WHAT YOU HAVE TO DO: Could you give the lines between the one holding "comic (566, 814)" and the one holding "voluminous [382, 233]", inclusive, substituting "Find" for "Locate" and keeping everything else the same?

[START OF DATASET RECORDS]

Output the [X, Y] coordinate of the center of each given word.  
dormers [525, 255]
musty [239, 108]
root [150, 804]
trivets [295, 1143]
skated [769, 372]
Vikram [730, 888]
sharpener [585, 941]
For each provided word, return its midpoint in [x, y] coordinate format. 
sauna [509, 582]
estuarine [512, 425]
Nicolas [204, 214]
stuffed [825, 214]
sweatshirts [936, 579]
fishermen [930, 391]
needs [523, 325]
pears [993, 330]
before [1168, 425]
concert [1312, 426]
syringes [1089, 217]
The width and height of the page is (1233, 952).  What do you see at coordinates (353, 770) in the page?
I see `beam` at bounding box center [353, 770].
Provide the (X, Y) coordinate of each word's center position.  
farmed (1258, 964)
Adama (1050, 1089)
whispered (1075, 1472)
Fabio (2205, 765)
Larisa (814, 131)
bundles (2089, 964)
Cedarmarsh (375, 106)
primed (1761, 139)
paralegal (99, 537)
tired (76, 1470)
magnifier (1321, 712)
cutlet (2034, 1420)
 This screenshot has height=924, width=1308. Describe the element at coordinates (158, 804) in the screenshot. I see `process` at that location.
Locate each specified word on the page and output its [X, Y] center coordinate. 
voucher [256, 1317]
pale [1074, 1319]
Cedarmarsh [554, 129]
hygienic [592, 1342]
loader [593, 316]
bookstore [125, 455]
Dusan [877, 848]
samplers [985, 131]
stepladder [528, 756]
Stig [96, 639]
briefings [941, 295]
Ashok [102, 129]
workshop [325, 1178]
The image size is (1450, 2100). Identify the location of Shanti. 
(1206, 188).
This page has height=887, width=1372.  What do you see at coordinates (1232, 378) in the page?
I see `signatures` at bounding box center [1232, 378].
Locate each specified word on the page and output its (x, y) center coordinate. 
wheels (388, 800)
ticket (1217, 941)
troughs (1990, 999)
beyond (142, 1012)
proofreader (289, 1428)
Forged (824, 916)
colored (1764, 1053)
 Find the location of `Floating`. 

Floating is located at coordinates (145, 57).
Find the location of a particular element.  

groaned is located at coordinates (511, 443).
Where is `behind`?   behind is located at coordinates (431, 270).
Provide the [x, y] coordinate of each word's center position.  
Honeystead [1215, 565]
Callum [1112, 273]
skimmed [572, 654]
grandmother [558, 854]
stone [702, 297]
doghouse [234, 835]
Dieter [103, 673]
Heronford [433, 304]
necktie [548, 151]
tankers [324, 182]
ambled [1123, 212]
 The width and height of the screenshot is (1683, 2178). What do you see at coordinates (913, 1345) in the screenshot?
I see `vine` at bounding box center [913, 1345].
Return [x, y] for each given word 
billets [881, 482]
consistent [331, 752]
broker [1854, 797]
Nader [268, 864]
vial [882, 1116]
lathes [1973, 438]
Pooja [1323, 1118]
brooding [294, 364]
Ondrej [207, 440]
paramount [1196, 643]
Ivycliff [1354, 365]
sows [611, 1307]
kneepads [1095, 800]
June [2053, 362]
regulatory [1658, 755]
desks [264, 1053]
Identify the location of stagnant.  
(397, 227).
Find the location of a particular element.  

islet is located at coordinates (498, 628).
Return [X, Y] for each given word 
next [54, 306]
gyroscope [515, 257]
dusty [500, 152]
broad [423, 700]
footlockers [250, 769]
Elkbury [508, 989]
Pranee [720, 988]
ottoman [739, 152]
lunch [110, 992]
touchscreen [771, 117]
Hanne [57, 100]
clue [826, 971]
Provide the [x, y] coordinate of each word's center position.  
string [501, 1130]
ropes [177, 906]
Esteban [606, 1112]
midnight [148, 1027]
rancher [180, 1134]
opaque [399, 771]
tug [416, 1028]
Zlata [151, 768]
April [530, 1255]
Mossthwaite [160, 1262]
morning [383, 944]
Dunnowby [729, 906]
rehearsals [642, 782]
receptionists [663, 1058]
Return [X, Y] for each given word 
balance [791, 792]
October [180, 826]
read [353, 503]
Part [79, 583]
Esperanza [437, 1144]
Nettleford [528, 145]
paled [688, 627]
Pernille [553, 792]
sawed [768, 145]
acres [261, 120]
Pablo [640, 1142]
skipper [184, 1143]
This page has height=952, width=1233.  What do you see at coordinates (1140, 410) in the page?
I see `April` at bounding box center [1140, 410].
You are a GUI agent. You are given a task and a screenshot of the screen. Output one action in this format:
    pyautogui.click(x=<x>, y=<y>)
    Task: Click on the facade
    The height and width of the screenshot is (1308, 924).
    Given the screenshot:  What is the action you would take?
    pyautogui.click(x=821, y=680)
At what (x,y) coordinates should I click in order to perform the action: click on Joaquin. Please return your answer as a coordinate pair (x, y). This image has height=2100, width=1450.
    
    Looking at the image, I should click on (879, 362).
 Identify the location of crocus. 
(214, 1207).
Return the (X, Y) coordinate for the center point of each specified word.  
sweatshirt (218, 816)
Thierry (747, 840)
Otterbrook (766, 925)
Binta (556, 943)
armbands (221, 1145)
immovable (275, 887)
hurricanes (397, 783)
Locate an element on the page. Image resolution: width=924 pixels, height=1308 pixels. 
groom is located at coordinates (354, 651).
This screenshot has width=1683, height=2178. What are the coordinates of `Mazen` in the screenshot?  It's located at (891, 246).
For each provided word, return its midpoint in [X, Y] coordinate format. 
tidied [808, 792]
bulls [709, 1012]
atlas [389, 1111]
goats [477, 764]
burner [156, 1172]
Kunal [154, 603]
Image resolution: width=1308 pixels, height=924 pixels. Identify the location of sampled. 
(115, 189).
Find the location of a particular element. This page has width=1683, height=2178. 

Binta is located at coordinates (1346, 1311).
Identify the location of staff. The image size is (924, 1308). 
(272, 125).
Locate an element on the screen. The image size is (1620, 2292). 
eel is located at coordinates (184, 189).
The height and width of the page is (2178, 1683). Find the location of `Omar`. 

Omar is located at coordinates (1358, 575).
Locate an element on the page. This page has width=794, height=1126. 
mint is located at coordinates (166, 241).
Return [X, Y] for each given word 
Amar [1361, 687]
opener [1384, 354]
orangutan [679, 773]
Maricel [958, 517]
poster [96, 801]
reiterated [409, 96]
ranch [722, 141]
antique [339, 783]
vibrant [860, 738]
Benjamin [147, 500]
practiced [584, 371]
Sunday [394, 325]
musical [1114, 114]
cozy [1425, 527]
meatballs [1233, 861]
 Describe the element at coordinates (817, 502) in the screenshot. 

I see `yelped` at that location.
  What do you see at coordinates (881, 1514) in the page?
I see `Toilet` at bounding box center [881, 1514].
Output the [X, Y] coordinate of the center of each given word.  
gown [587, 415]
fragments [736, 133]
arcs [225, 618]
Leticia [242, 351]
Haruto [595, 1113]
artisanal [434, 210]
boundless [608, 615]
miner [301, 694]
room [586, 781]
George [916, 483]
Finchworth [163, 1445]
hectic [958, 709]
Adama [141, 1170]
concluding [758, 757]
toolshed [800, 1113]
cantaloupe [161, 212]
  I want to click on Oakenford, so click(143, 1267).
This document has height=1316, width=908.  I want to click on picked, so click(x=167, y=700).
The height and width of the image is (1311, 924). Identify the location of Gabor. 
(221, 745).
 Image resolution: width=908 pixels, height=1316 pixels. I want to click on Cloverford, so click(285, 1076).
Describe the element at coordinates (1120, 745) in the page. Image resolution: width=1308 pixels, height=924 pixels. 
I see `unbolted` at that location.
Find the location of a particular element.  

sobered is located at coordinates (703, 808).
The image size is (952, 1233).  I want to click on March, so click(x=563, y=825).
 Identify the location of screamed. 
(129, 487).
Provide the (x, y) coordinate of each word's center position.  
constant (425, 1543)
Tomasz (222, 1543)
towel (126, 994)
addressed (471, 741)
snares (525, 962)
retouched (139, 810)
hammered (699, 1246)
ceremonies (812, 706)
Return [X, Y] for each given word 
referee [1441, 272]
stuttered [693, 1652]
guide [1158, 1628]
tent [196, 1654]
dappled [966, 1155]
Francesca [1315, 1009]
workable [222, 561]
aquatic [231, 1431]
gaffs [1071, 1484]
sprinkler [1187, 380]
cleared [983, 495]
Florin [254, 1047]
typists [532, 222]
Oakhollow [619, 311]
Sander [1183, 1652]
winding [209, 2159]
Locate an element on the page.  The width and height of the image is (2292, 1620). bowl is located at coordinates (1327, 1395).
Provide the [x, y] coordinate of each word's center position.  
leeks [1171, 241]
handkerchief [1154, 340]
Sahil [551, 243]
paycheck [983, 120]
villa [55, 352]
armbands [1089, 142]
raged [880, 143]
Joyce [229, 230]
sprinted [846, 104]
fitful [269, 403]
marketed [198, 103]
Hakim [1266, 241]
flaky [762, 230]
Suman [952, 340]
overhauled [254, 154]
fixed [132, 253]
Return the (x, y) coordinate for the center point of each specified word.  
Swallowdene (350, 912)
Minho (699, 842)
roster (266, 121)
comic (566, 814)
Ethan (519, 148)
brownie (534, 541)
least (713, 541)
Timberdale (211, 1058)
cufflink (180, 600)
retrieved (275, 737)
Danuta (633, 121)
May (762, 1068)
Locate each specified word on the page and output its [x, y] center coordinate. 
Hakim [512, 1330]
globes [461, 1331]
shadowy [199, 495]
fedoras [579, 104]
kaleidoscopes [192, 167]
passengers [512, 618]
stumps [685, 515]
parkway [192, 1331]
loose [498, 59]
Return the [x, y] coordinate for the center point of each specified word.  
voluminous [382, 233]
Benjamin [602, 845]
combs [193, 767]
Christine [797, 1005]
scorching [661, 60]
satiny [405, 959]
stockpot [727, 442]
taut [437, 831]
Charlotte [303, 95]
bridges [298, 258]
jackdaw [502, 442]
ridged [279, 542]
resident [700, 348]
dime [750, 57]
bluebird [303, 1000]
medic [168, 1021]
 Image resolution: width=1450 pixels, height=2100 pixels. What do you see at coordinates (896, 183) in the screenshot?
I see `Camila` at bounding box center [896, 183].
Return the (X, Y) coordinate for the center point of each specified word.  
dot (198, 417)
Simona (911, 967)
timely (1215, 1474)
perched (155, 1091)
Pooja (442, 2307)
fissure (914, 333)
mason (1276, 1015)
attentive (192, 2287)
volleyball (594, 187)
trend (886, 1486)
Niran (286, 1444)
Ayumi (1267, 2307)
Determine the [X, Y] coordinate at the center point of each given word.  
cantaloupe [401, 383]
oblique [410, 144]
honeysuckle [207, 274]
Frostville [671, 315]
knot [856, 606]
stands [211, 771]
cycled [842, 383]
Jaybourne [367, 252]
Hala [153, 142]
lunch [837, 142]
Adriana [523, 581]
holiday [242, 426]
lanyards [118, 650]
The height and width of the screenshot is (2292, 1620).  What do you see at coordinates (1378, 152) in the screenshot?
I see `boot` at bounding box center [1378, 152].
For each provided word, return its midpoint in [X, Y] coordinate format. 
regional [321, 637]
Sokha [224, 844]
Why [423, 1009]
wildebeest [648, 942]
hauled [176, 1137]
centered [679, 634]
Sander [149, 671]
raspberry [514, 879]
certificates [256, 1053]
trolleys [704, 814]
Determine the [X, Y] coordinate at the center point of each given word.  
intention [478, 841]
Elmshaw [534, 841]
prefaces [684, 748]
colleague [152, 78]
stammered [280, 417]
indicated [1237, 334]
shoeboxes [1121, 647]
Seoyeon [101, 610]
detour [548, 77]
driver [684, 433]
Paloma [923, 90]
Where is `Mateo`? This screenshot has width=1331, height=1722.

[END OF DATASET RECORDS]

OUTPUT BELOW:
comic (566, 814)
Ethan (519, 148)
brownie (534, 541)
least (713, 541)
Timberdale (211, 1058)
cufflink (180, 600)
retrieved (275, 737)
Danuta (633, 121)
May (762, 1068)
Find each specified word on the page and output its [x, y] center coordinate. 
Hakim [512, 1330]
globes [461, 1331]
shadowy [199, 495]
fedoras [579, 104]
kaleidoscopes [192, 167]
passengers [512, 618]
stumps [685, 515]
parkway [192, 1331]
loose [498, 59]
Return the [x, y] coordinate for the center point of each specified word.  
voluminous [382, 233]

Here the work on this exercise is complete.